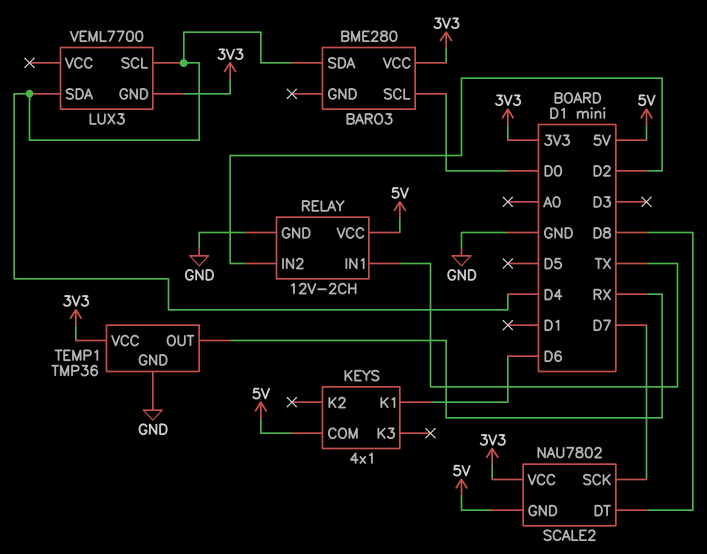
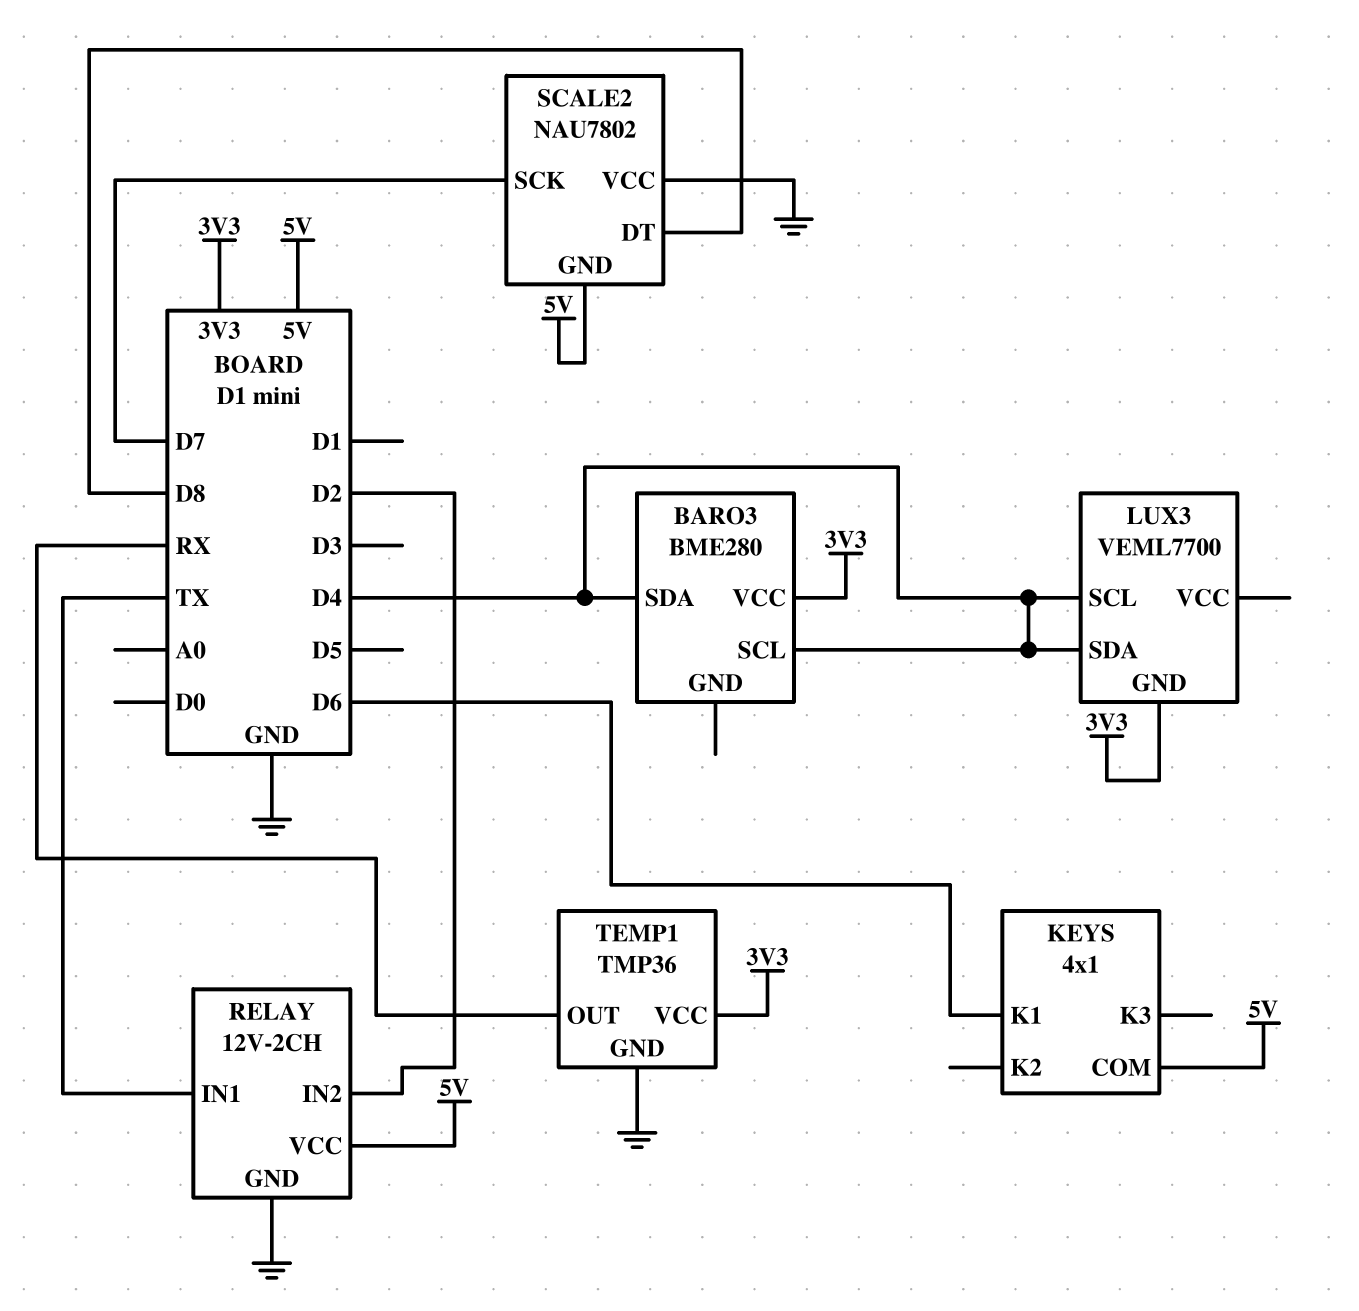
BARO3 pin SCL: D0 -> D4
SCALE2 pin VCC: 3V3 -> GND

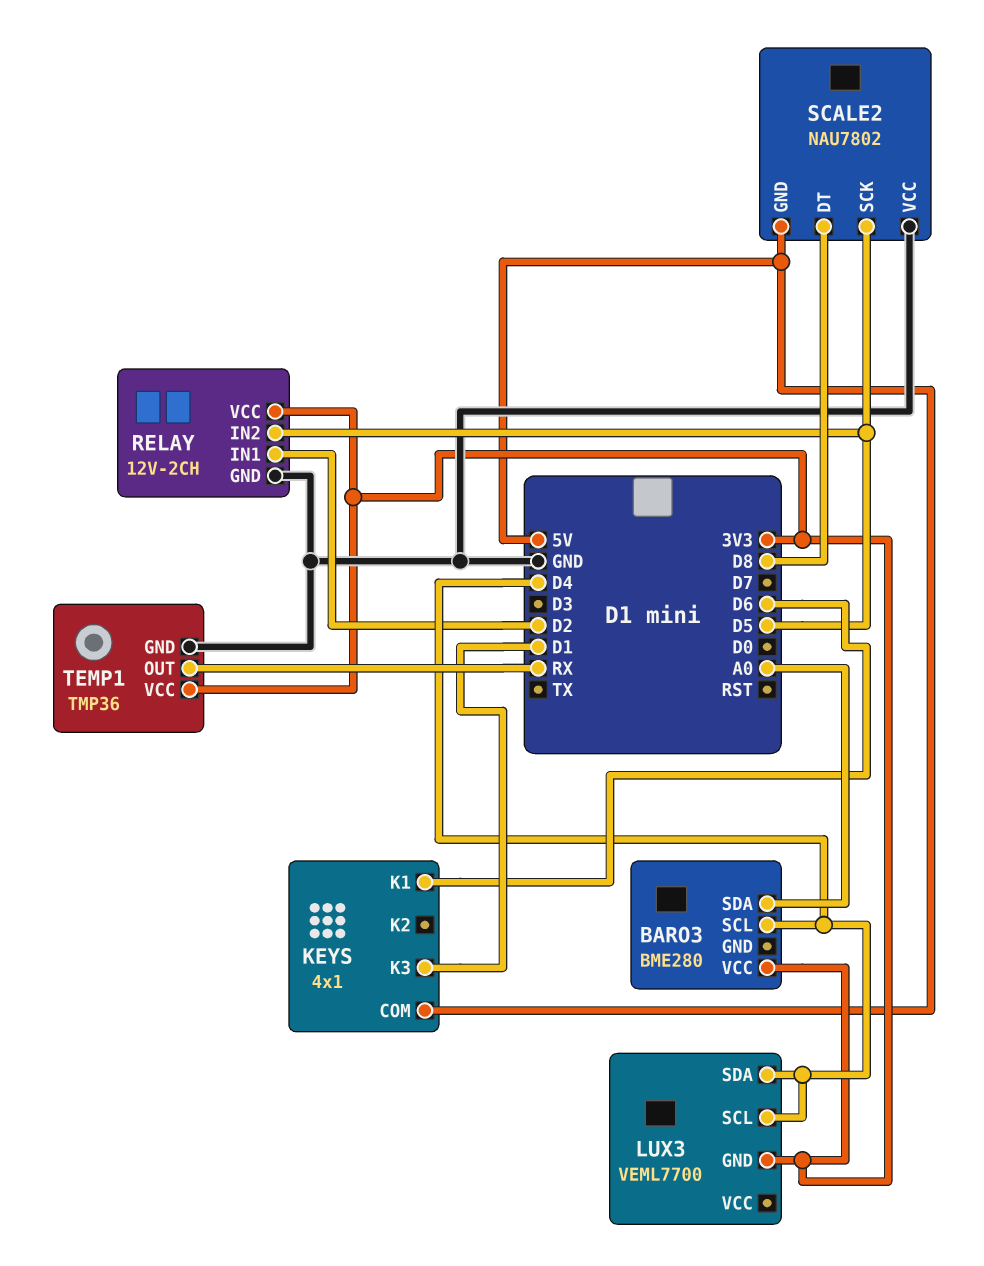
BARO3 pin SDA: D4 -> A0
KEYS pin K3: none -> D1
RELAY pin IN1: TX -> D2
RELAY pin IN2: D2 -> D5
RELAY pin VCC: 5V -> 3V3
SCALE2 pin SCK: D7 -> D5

★ ★ ★ ★

What you return should be all of the material above, exactly, and none of its pictures.

RESPONSE:
BARO3 pin SCL: D0 -> D4
SCALE2 pin VCC: 3V3 -> GND

BARO3 pin SDA: D4 -> A0
KEYS pin K3: none -> D1
RELAY pin IN1: TX -> D2
RELAY pin IN2: D2 -> D5
RELAY pin VCC: 5V -> 3V3
SCALE2 pin SCK: D7 -> D5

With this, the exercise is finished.